§ COLLECTED MATERIAL
=-=-=
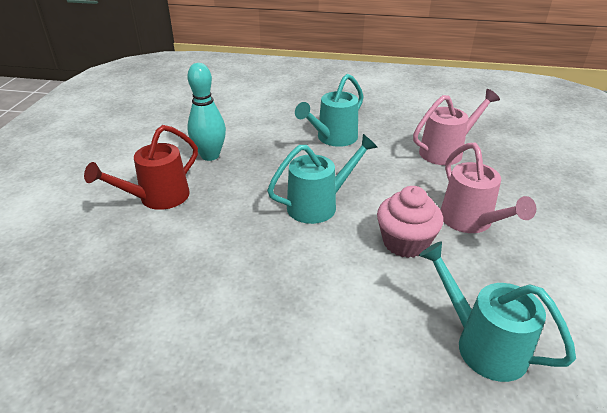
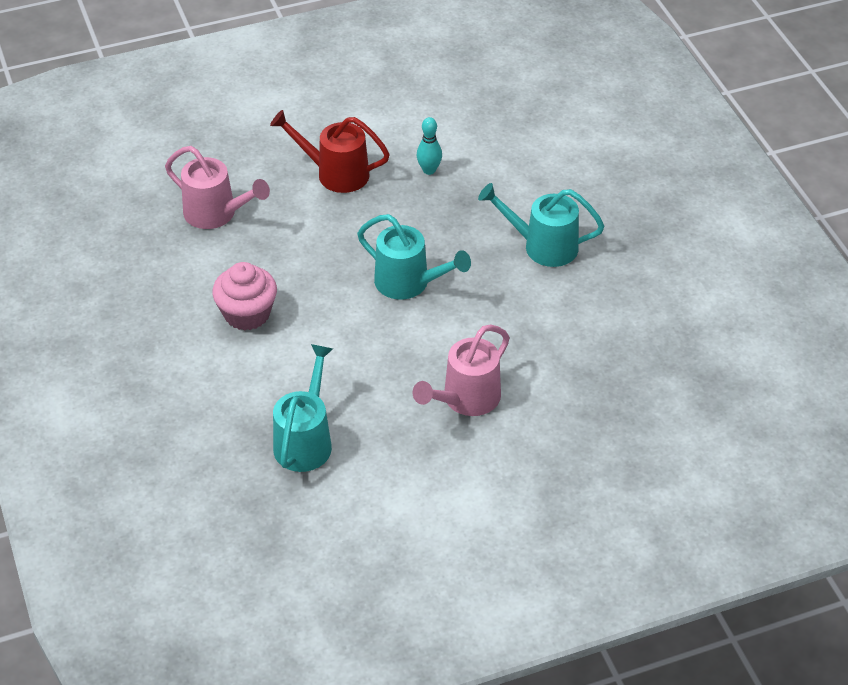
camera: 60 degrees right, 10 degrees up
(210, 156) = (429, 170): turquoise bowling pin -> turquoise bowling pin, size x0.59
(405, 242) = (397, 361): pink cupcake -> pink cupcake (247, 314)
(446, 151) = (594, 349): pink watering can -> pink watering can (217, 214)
=-=-=
Transcribe the data completely. No pictures should appear in the transcription.

§ TASK OUTPUT
camera: 60 degrees right, 10 degrees up
(210, 156) = (429, 170): turquoise bowling pin -> turquoise bowling pin, size x0.59
(405, 242) = (397, 361): pink cupcake -> pink cupcake (247, 314)
(446, 151) = (594, 349): pink watering can -> pink watering can (217, 214)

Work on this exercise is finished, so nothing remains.